Given information:
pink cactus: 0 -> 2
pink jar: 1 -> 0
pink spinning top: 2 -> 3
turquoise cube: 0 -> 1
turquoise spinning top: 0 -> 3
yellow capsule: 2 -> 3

* * *

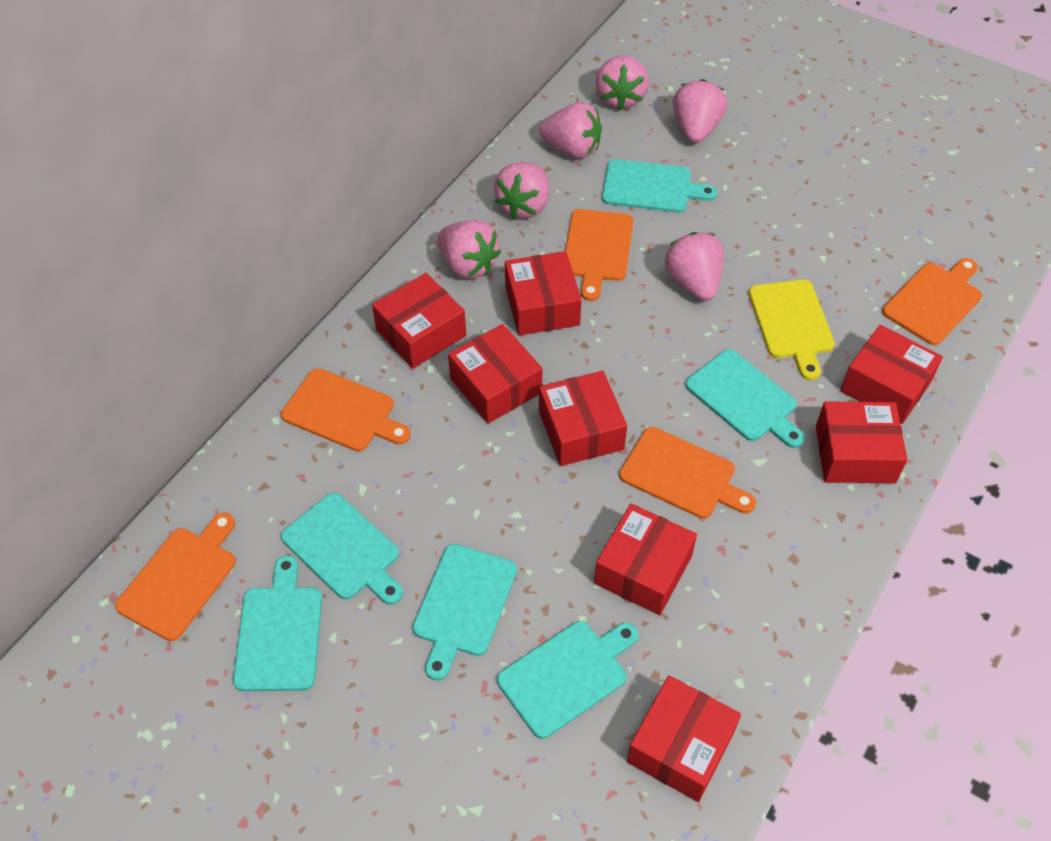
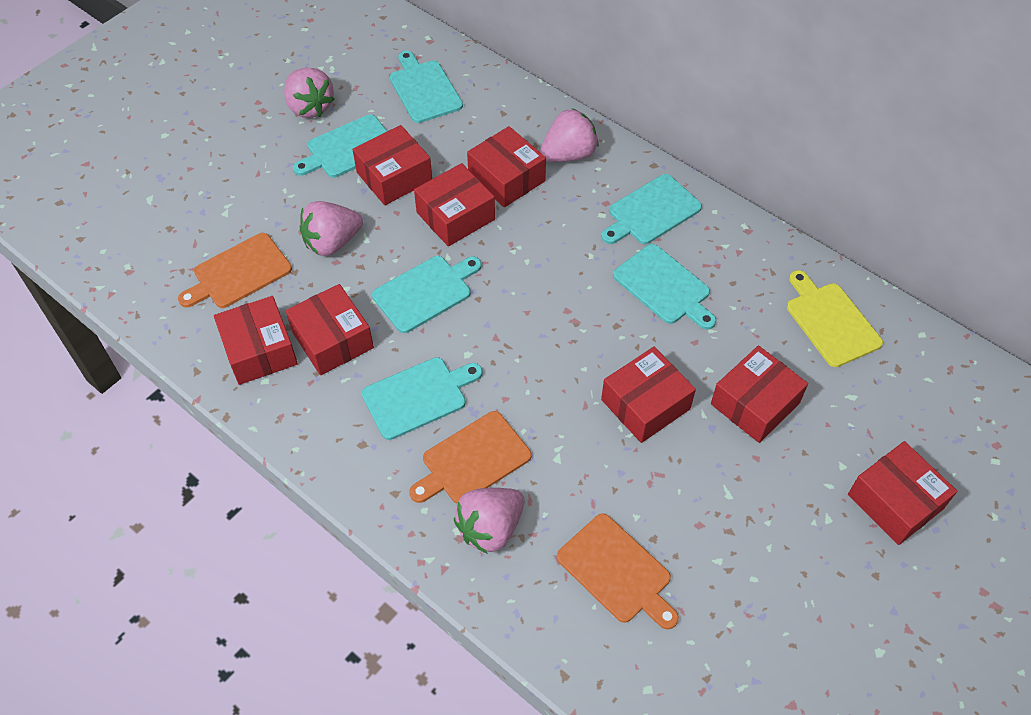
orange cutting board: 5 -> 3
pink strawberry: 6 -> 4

The task:
Beginning with the line containing "pink cactus: 0 -> 2" and ending with the line containing "yellow capsule: 2 -> 3", extract those lines exactly from the listing above, and only those.

Response:
pink cactus: 0 -> 2
pink jar: 1 -> 0
pink spinning top: 2 -> 3
turquoise cube: 0 -> 1
turquoise spinning top: 0 -> 3
yellow capsule: 2 -> 3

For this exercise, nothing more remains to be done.